Recorded information section start

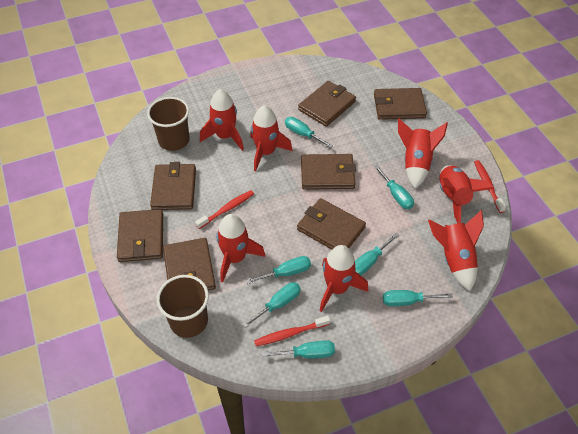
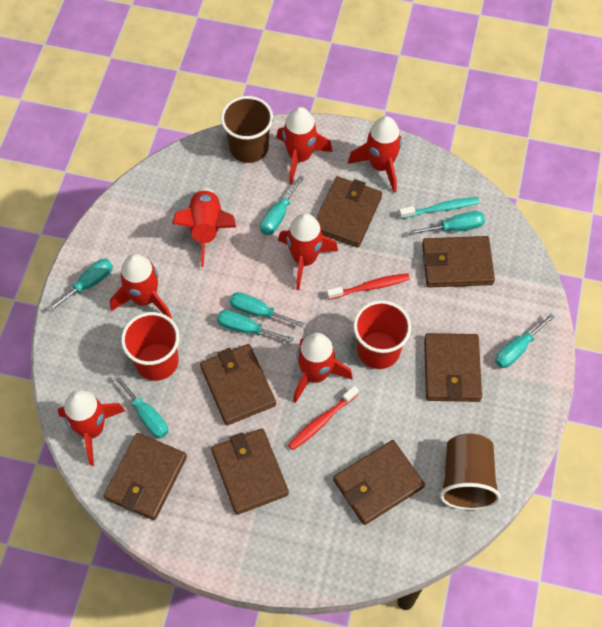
red cup: 0 -> 2
red toothbrush: 3 -> 2
turquoise toothbrush: 0 -> 1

Recorded information section end

▶ [Task directions]: Return every line shown above without changing a word, and skip the pictures.

▶ [Exercise result]:
red cup: 0 -> 2
red toothbrush: 3 -> 2
turquoise toothbrush: 0 -> 1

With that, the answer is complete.